Exercise:
Can you return, word for word, the lines of the entries below that begin at the line containing "The height and" and stop after the line containing "This screenshot has width=960, height=540. In"?

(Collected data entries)
****
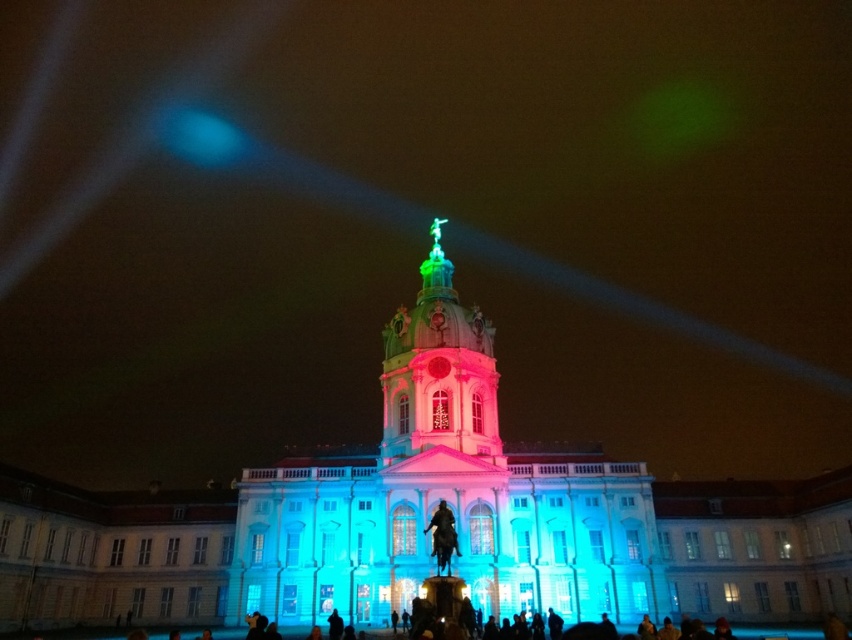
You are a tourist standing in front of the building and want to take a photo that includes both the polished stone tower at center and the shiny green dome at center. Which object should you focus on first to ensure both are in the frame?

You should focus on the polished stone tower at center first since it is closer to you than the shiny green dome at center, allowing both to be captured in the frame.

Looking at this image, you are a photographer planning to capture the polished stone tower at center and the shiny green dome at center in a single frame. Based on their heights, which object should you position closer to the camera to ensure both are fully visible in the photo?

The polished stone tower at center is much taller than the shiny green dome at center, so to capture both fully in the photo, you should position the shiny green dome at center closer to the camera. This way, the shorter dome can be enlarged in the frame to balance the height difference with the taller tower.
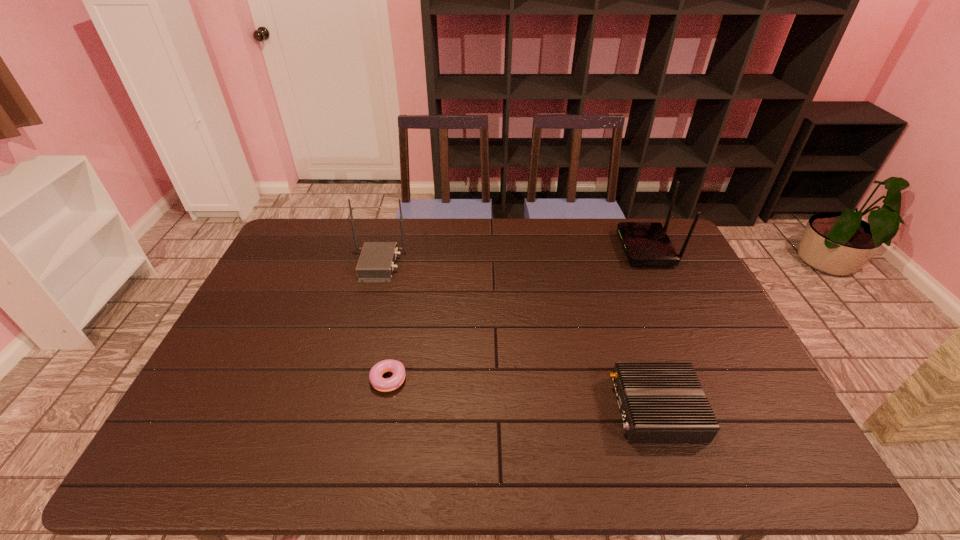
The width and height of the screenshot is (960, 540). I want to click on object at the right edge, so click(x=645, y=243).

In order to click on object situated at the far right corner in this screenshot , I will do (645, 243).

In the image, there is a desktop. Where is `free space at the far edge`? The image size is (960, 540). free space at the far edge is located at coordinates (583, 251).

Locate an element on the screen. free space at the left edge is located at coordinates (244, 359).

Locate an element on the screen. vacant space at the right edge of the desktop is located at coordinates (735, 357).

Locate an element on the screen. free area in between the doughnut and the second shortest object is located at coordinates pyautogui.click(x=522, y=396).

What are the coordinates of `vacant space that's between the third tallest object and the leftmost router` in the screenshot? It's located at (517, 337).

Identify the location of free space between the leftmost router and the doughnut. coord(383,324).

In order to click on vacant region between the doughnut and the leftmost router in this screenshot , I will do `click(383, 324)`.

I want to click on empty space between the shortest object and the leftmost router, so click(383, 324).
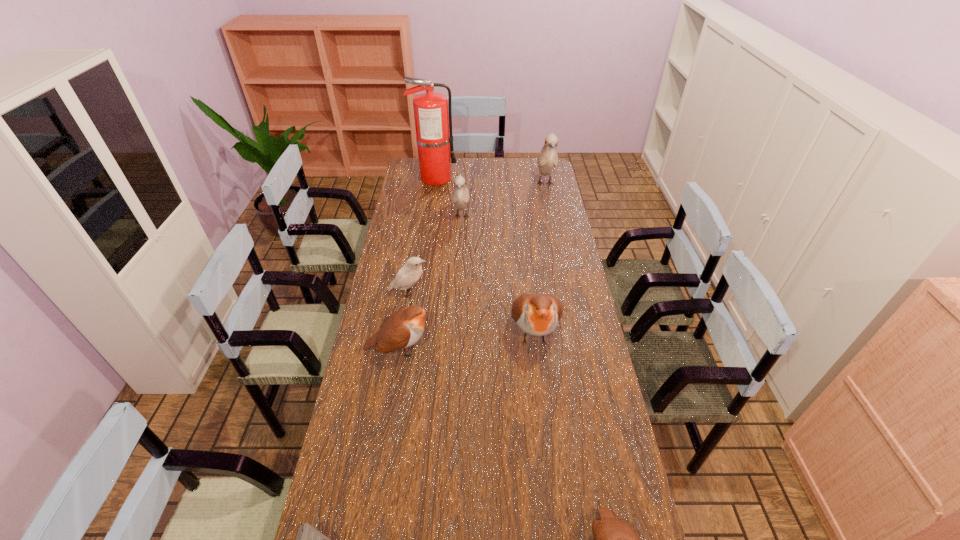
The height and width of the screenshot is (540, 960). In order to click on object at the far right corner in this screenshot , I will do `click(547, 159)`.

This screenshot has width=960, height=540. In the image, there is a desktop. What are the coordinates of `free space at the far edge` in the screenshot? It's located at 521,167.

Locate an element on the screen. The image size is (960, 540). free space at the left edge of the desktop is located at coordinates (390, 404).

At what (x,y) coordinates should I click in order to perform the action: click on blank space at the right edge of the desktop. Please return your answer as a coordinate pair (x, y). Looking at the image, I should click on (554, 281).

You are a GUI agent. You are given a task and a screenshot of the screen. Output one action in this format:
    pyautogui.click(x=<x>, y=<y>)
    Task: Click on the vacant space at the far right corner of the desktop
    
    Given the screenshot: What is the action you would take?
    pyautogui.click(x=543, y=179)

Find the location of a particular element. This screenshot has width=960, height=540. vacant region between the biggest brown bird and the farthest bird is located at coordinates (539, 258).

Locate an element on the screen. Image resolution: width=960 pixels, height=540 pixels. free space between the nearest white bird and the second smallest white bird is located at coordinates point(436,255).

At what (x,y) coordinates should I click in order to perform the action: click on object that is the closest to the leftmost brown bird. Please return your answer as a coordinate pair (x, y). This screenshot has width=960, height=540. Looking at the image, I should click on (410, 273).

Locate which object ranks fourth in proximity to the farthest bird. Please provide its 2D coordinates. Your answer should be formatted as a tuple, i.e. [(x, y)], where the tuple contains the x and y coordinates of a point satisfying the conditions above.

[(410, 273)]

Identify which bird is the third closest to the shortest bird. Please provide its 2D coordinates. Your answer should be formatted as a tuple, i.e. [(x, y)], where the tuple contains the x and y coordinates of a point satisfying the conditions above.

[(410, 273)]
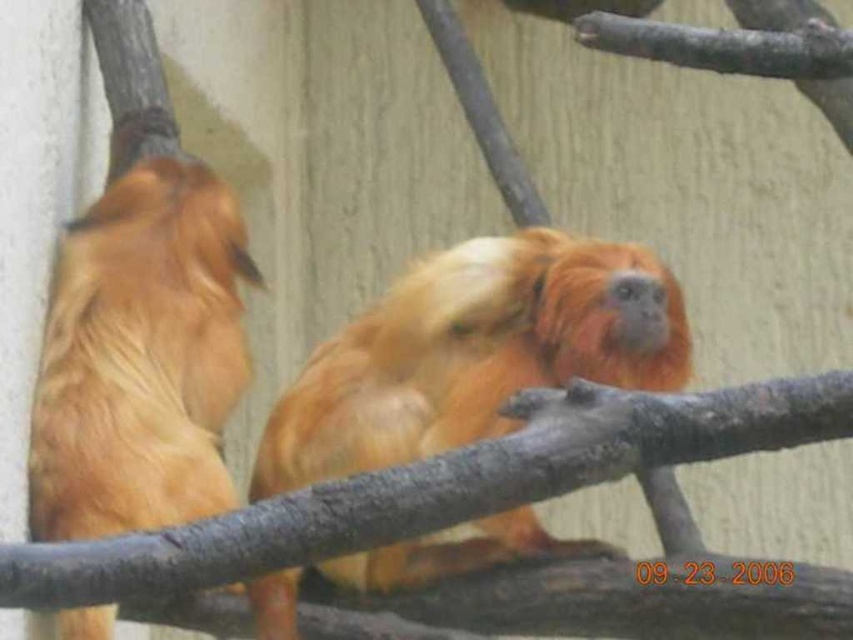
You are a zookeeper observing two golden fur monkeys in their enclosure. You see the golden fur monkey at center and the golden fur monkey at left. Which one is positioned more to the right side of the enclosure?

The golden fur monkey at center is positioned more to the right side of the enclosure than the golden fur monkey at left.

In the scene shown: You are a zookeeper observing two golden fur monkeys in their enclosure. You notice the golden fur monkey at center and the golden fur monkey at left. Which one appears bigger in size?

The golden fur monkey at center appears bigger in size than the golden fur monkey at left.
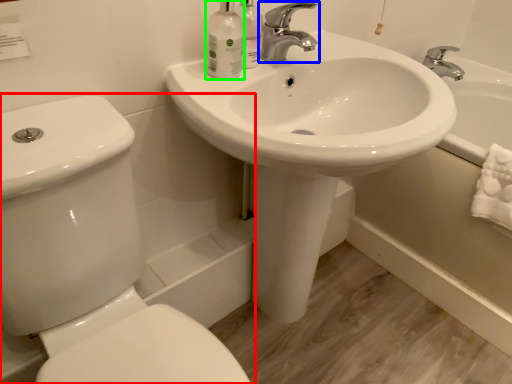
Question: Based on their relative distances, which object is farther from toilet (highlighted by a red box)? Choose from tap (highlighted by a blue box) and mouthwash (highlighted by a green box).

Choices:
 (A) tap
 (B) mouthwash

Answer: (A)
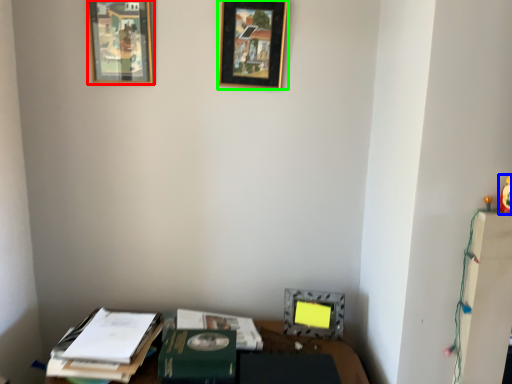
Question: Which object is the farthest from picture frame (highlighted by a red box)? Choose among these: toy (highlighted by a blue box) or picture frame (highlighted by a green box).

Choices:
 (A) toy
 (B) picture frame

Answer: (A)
****
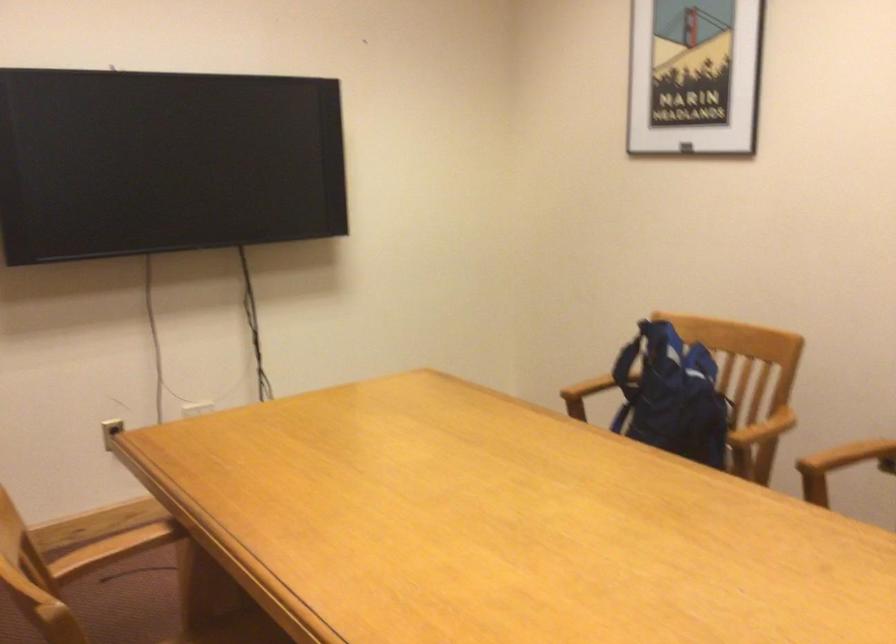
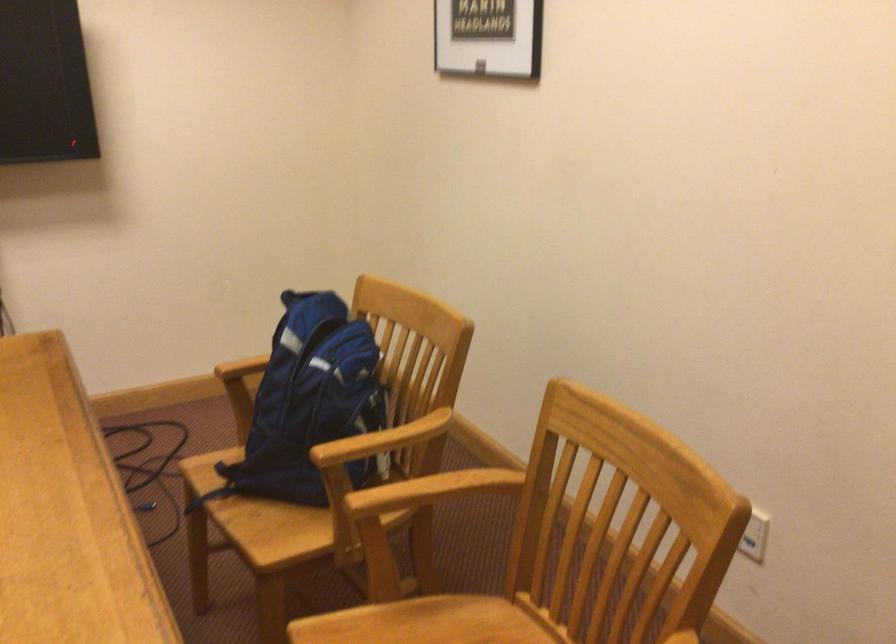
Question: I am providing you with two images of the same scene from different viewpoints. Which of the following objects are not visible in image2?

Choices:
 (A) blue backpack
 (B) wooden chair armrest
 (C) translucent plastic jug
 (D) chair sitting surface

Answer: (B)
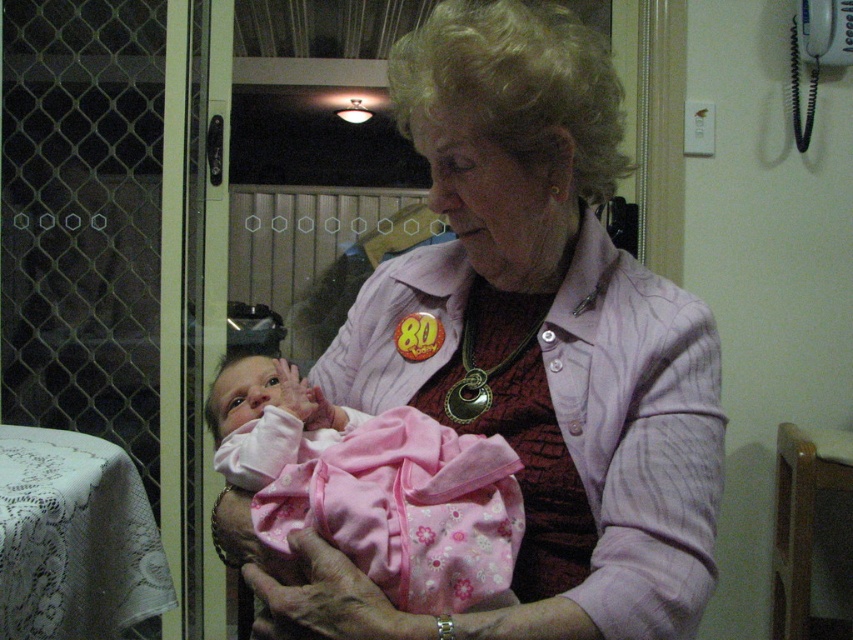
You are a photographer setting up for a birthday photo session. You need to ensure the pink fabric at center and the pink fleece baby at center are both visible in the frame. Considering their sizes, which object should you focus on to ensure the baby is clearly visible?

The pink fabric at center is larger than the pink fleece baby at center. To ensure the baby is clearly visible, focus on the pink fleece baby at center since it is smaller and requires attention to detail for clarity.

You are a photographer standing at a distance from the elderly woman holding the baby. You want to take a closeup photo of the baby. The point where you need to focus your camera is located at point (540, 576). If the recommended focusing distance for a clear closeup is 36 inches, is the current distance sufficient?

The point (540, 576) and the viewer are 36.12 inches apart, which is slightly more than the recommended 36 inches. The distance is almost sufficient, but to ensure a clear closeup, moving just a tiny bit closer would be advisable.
****
Your response:
The height and width of the screenshot is (540, 960). In order to click on object at the far right corner in this screenshot , I will do `click(547, 159)`.

This screenshot has width=960, height=540. In the image, there is a desktop. What are the coordinates of `free space at the far edge` in the screenshot? It's located at 521,167.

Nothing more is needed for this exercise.